The data:
:::

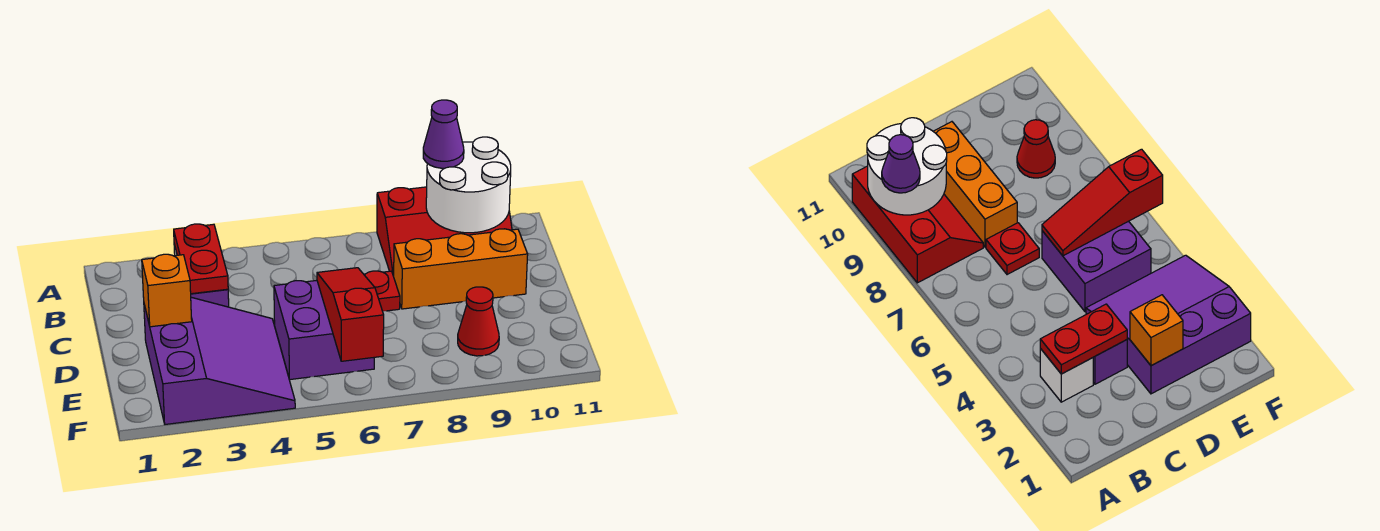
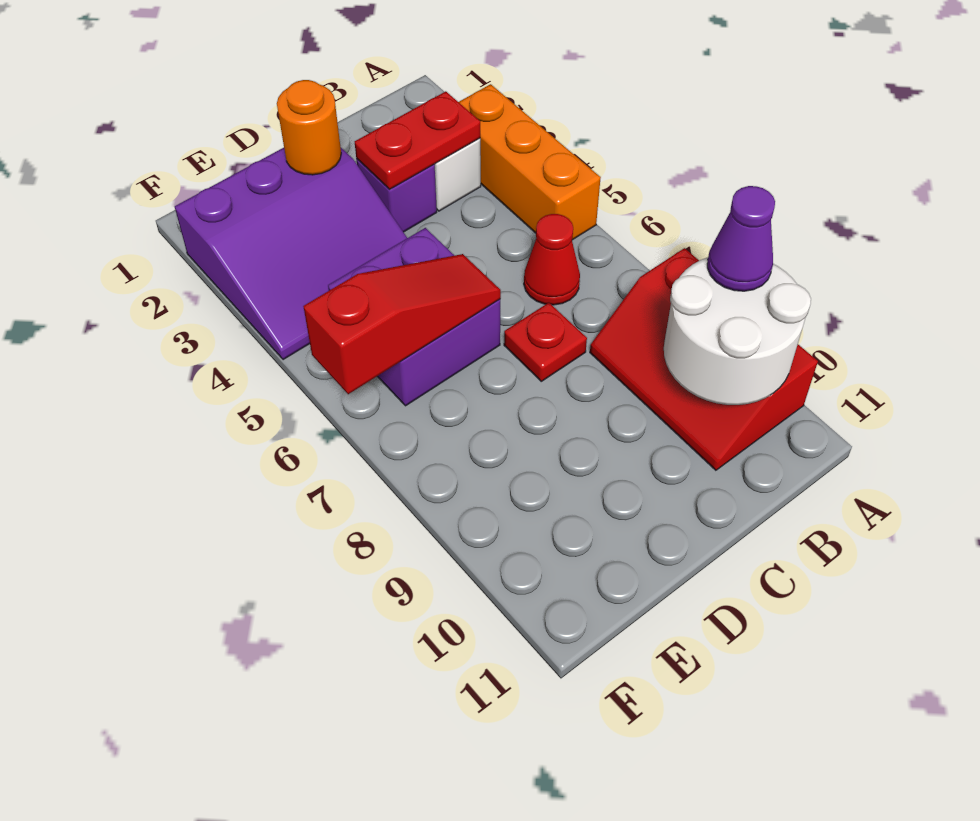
orange brick C8:C10 level 1 -> orange brick A3:A5 level 1
orange brick D2 level 2 -> orange round brick D2 level 2
red cone E9 level 1 -> red cone B6 level 1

:::

Every line from the one containing "orange brick D2" to the end of the material above must be written out exactly. Nothing else is wanted.

Answer box:
orange brick D2 level 2 -> orange round brick D2 level 2
red cone E9 level 1 -> red cone B6 level 1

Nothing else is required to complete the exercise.